● **Work required**:
Each and every line below goes into your answer unchanged, but leave out the images.

Object correspondence data:

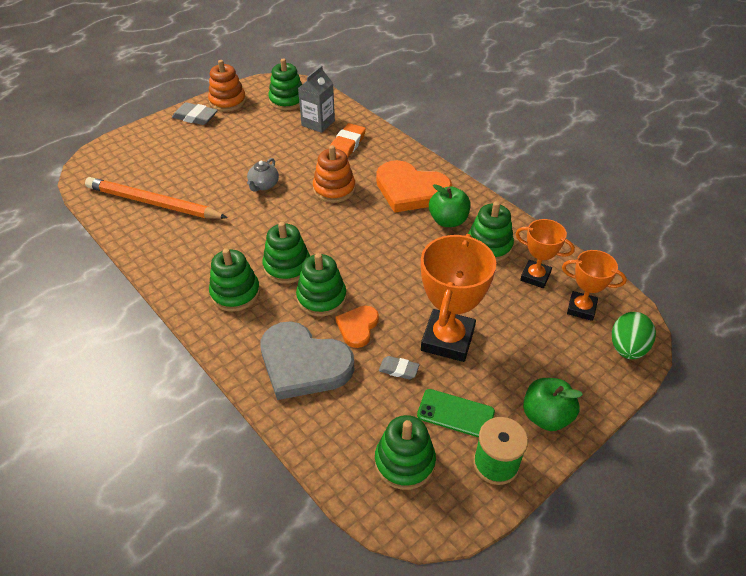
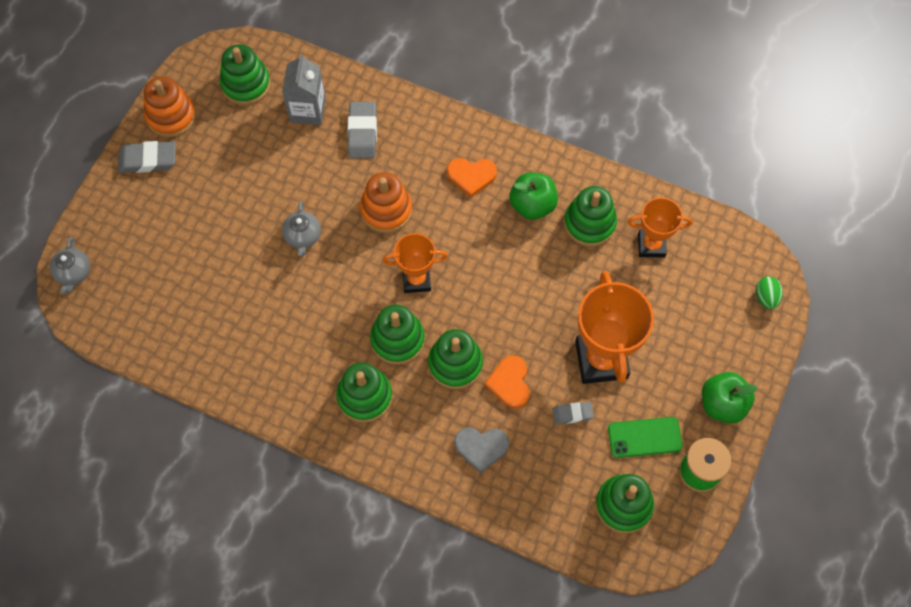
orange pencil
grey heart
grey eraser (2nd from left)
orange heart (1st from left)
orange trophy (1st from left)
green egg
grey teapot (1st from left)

● **Response**:
orange pencil
grey heart
grey eraser (2nd from left)
orange heart (1st from left)
orange trophy (1st from left)
green egg
grey teapot (1st from left)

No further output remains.